● Work request
Your reply must contain exactly the lines running from the one with "purple ball: 1 -> 0" to the last line of the entries below, both included, and no other lines.

● Data for the task
◆ ◆ ◆ ◆ ◆ ◆ ◆

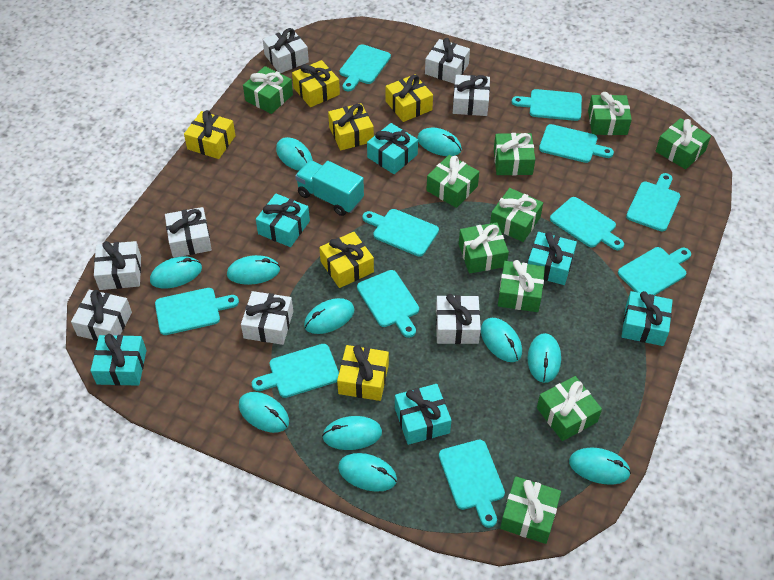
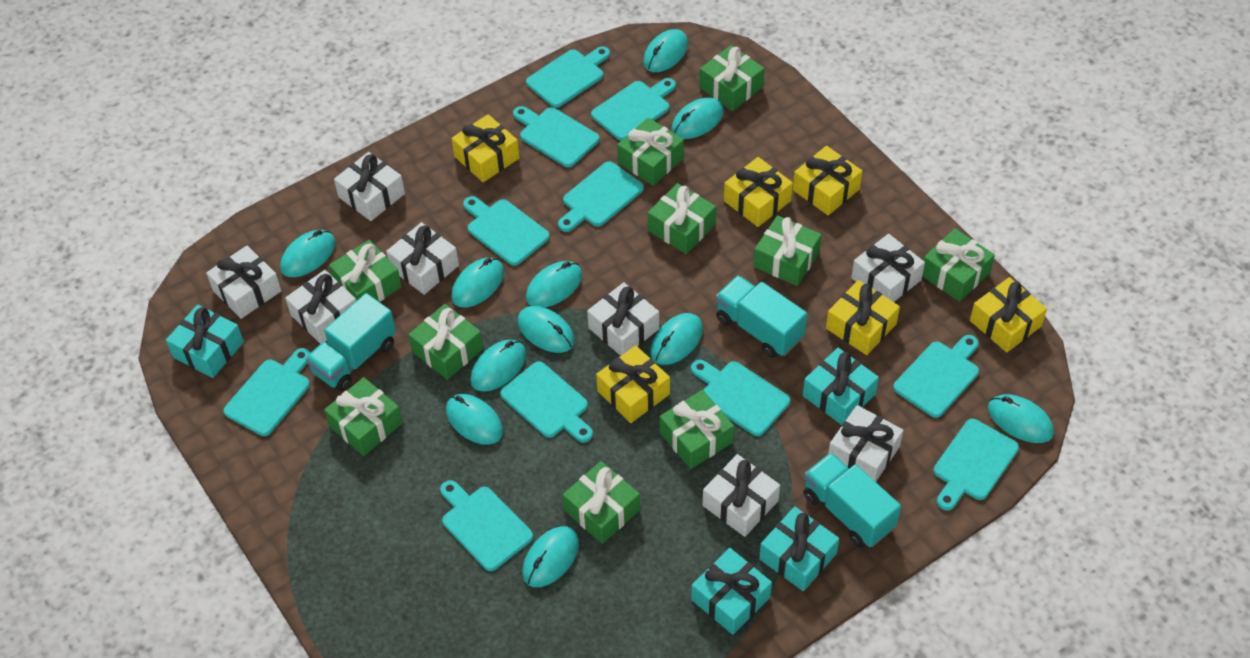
turquoise gift: 6 -> 4
turquoise truck: 1 -> 3

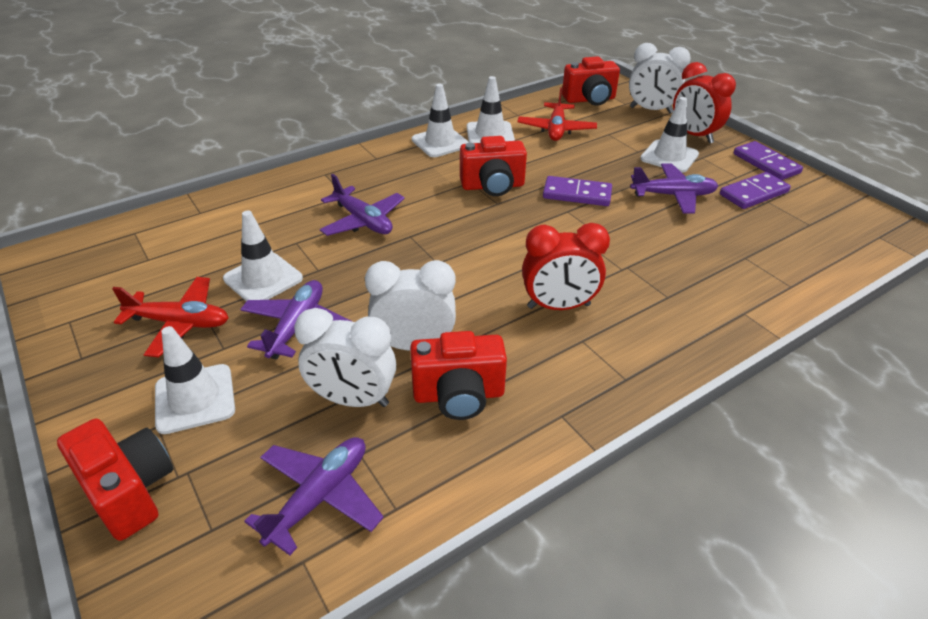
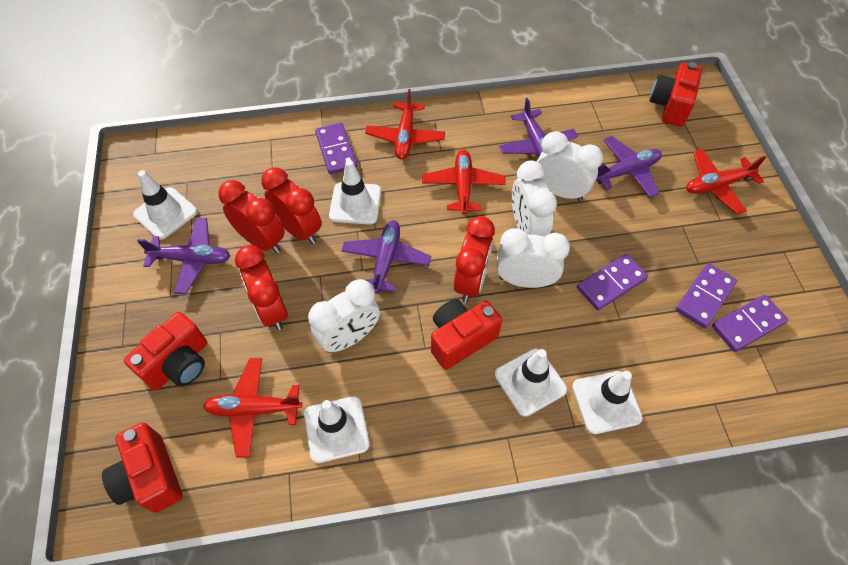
purple domino: 3 -> 4
red clock: 2 -> 4
red plane: 2 -> 4
white clock: 3 -> 4

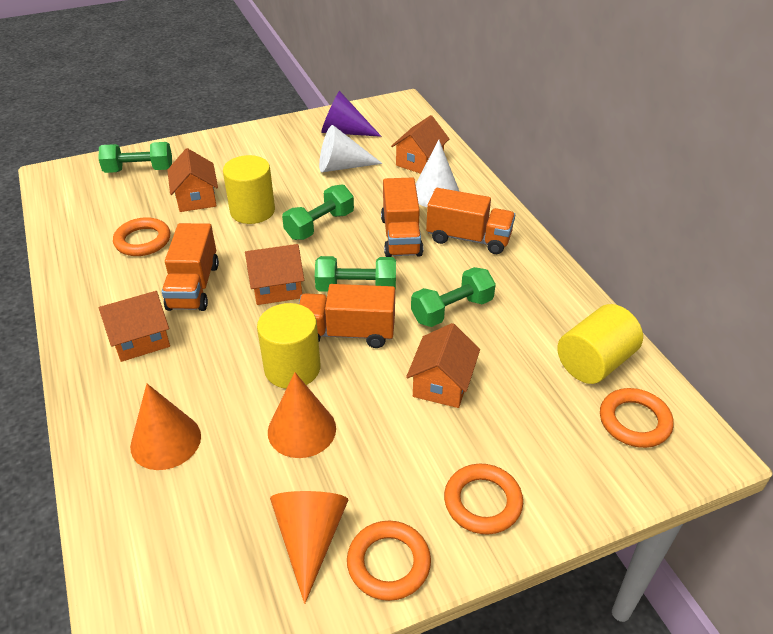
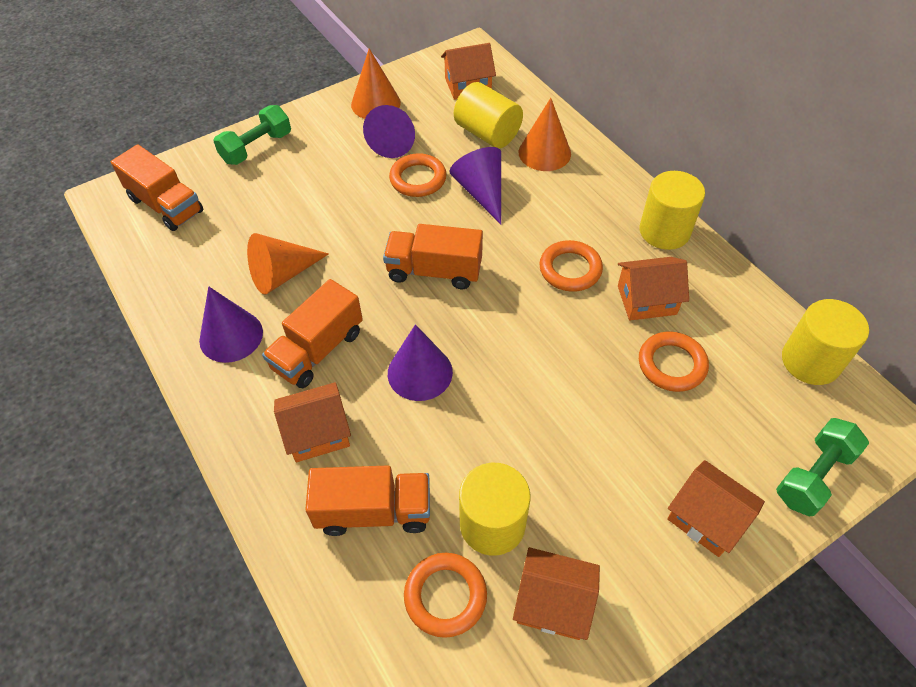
green dumbbell: 4 -> 2
purple cone: 1 -> 4
white cone: 2 -> 0
yellow cylinder: 3 -> 4

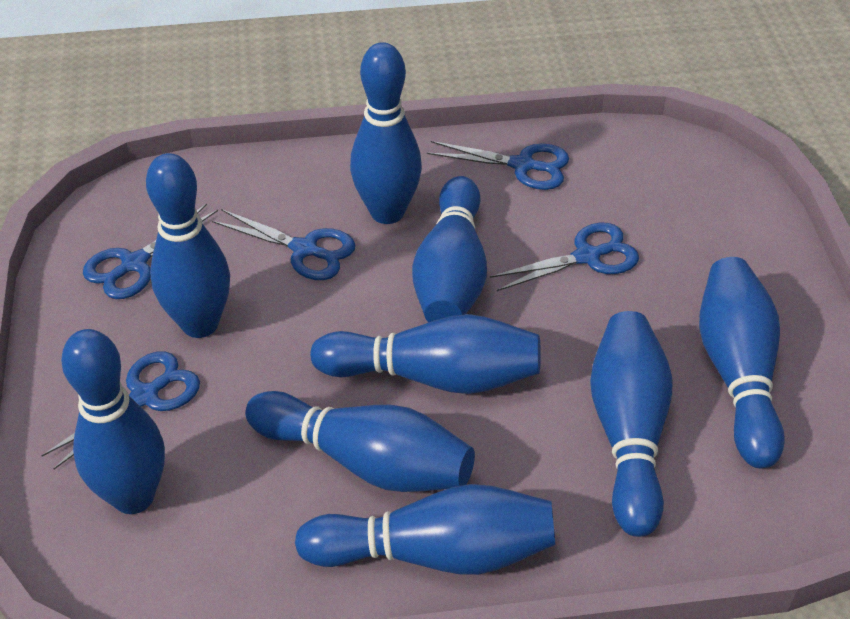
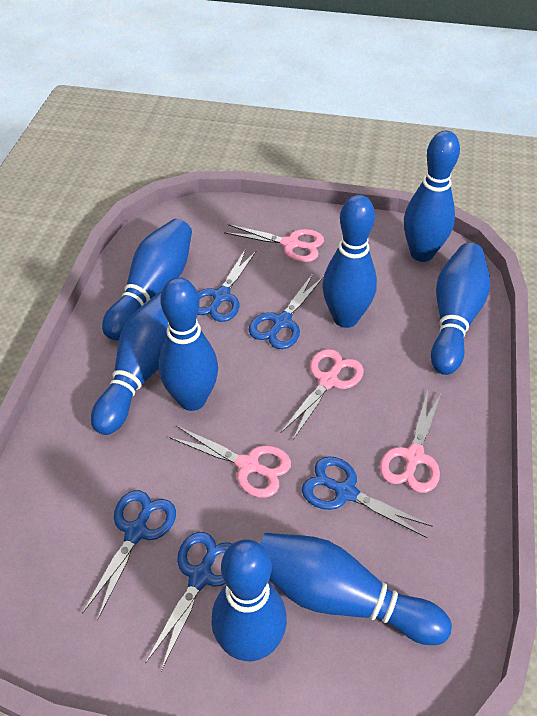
blue bowling pin: 9 -> 8
pink scissors: 0 -> 4

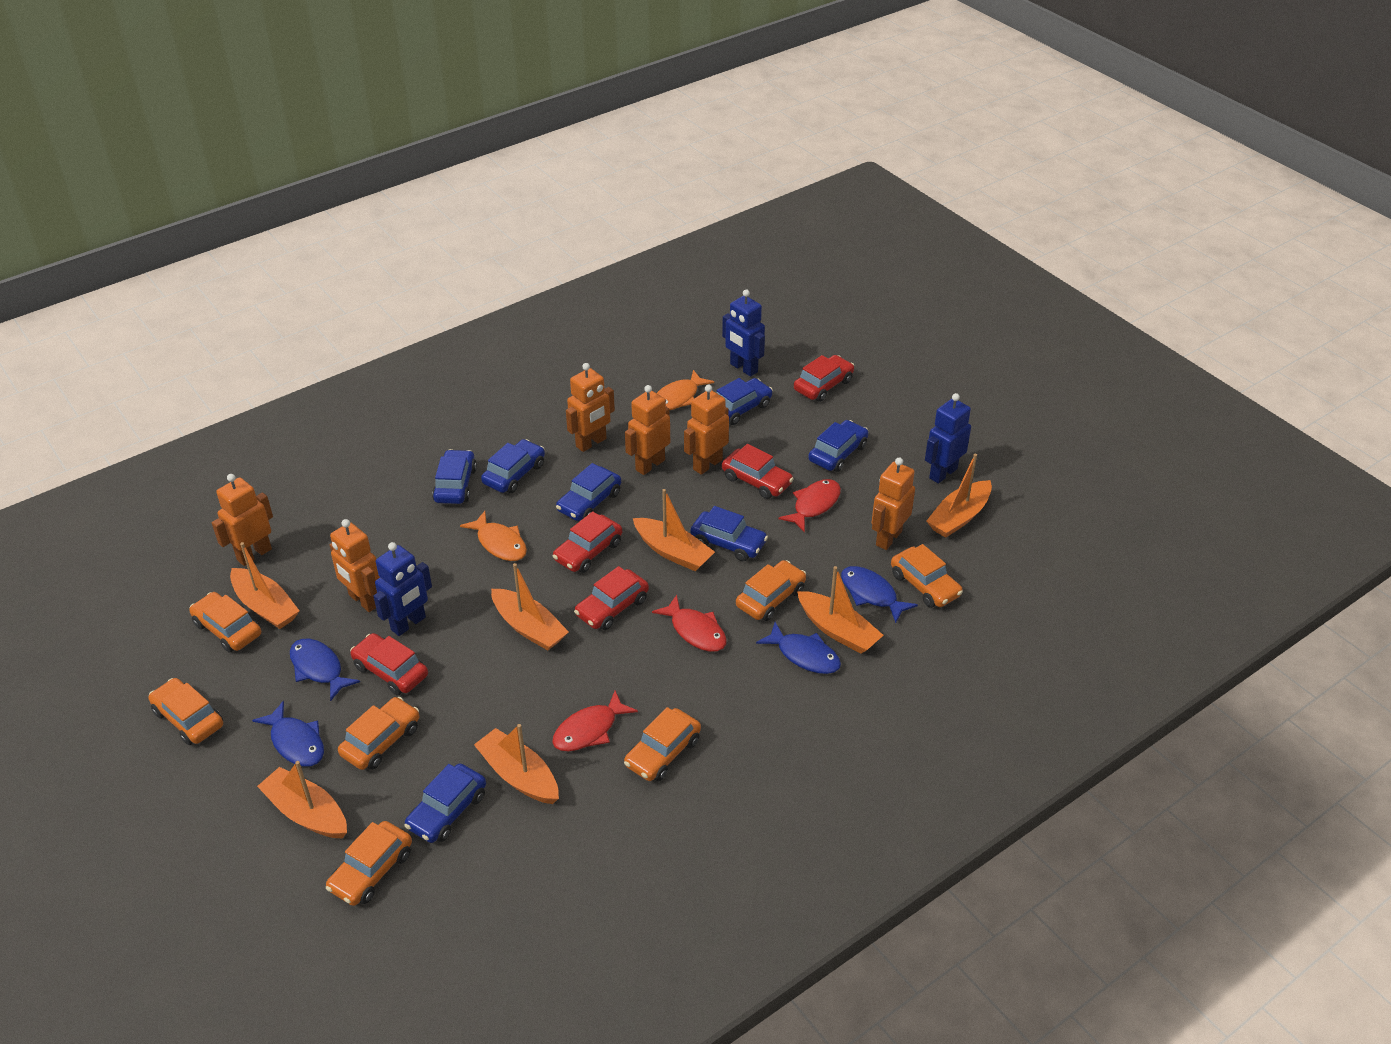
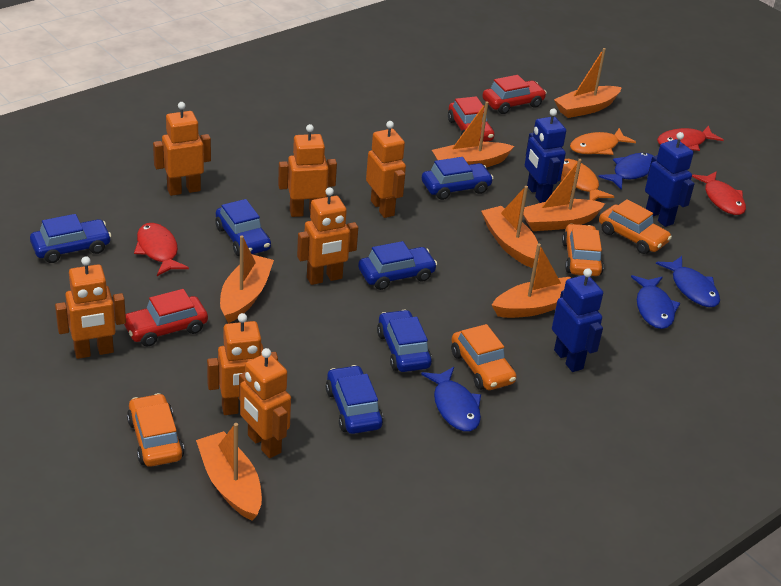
blue car: 7 -> 6
orange car: 7 -> 4
orange robot: 6 -> 7
red car: 5 -> 3

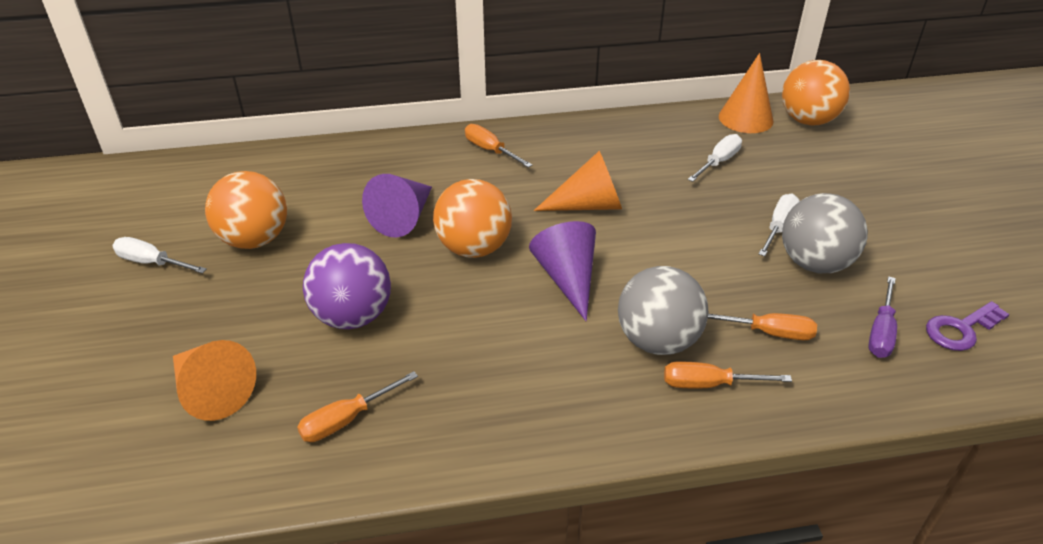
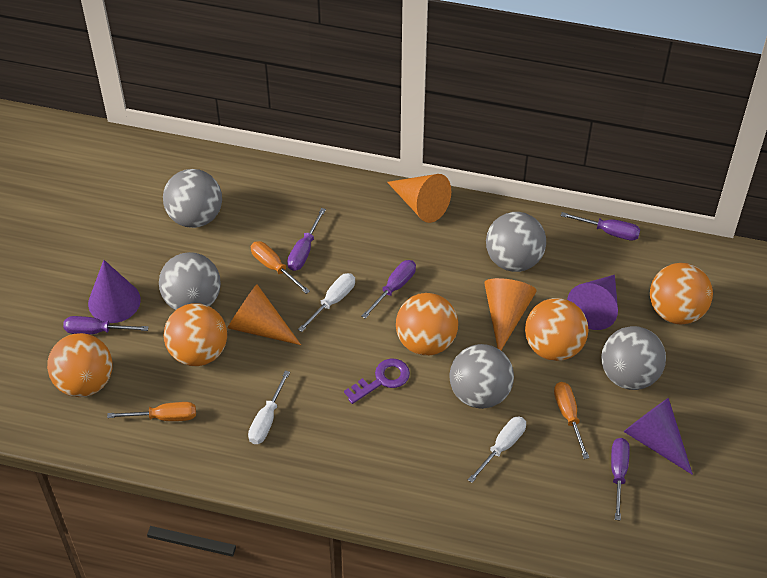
grey ball: 2 -> 5
orange ball: 3 -> 5
orange screwdriver: 4 -> 3
purple ball: 1 -> 0
purple cone: 2 -> 3
purple screwdriver: 1 -> 5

◆ ◆ ◆ ◆ ◆ ◆ ◆

● Task solution
purple ball: 1 -> 0
purple cone: 2 -> 3
purple screwdriver: 1 -> 5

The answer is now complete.